**Instructions to follow:** When the string "triangle" occurs in a line of the records, show that line.

(Before-and-after coordinate records)

■ ■ ■

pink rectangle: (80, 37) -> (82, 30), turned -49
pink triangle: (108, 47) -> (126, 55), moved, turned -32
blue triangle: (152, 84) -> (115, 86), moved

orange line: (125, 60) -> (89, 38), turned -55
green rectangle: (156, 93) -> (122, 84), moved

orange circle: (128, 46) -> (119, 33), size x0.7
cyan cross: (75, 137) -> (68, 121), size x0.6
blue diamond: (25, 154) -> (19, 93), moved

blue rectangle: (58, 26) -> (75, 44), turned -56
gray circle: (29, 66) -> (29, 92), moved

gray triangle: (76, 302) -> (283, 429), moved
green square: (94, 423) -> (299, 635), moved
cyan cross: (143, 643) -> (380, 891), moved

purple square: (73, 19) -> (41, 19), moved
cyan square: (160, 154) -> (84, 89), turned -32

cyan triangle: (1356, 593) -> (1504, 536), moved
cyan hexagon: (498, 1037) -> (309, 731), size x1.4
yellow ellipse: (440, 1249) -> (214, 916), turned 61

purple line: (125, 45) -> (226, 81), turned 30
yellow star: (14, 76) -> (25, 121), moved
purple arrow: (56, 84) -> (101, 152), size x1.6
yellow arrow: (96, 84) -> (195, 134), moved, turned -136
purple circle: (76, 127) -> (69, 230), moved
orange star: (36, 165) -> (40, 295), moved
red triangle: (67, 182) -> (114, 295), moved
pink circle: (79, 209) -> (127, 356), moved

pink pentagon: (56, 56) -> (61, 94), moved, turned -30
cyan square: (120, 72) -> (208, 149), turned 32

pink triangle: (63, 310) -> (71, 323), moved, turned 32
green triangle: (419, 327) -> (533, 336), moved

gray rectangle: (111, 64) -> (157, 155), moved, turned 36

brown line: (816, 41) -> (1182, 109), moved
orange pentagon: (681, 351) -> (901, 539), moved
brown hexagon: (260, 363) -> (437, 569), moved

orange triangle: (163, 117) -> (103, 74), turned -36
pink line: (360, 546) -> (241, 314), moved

■ ■ ■

**Output for this exercise:**
pink triangle: (108, 47) -> (126, 55), moved, turned -32
blue triangle: (152, 84) -> (115, 86), moved
gray triangle: (76, 302) -> (283, 429), moved
cyan triangle: (1356, 593) -> (1504, 536), moved
red triangle: (67, 182) -> (114, 295), moved
pink triangle: (63, 310) -> (71, 323), moved, turned 32
green triangle: (419, 327) -> (533, 336), moved
orange triangle: (163, 117) -> (103, 74), turned -36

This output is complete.